**WORK INSTRUCTION**
Count the lines of the entries below that include the string "object", and reply with only that number.

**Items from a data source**
★ ★ ★

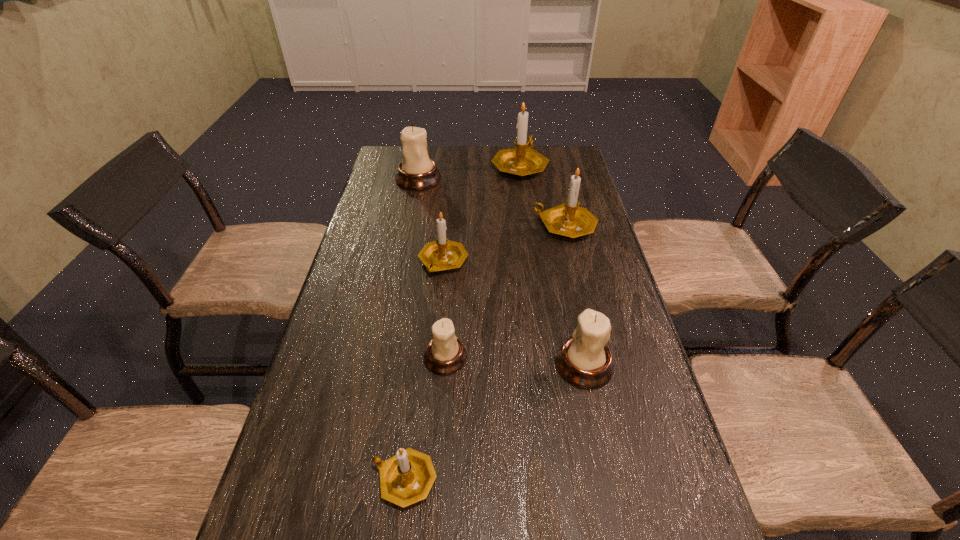
Where is `free space at the far edge of the desktop`? The width and height of the screenshot is (960, 540). free space at the far edge of the desktop is located at coordinates (481, 157).

At what (x,y) coordinates should I click in order to perform the action: click on vacant space at the left edge of the desktop. Please return your answer as a coordinate pair (x, y). Looking at the image, I should click on (367, 305).

In the image, there is a desktop. At what (x,y) coordinates should I click in order to perform the action: click on vacant space at the right edge. Please return your answer as a coordinate pair (x, y). This screenshot has width=960, height=540. Looking at the image, I should click on (626, 451).

At what (x,y) coordinates should I click in order to perform the action: click on free space between the third smallest gold candle holder and the second smallest gold candle holder. Please return your answer as a coordinate pair (x, y). Image resolution: width=960 pixels, height=540 pixels. Looking at the image, I should click on (504, 244).

Locate an element on the screen. free space between the tallest object and the second smallest gold candle holder is located at coordinates (482, 214).

Find the location of `vacant space that is in between the second biggest white candle holder and the second biggest gold candle holder`. vacant space that is in between the second biggest white candle holder and the second biggest gold candle holder is located at coordinates (575, 295).

Image resolution: width=960 pixels, height=540 pixels. In order to click on free space between the nearest gold candle holder and the third biggest gold candle holder in this screenshot , I will do `click(424, 370)`.

I want to click on free spot between the second smallest white candle holder and the third smallest gold candle holder, so click(x=575, y=295).

You are a GUI agent. You are given a task and a screenshot of the screen. Output one action in this format:
    pyautogui.click(x=<x>, y=<y>)
    Task: Click on the free space between the leftmost white candle holder and the tallest object
    
    Given the screenshot: What is the action you would take?
    pyautogui.click(x=469, y=173)

Locate an element on the screen. The image size is (960, 540). the closest object to the biggest gold candle holder is located at coordinates (567, 219).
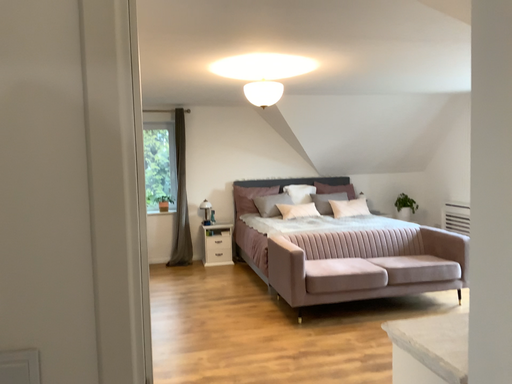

★ ★ ★

**REPLY TO THE TASK**
3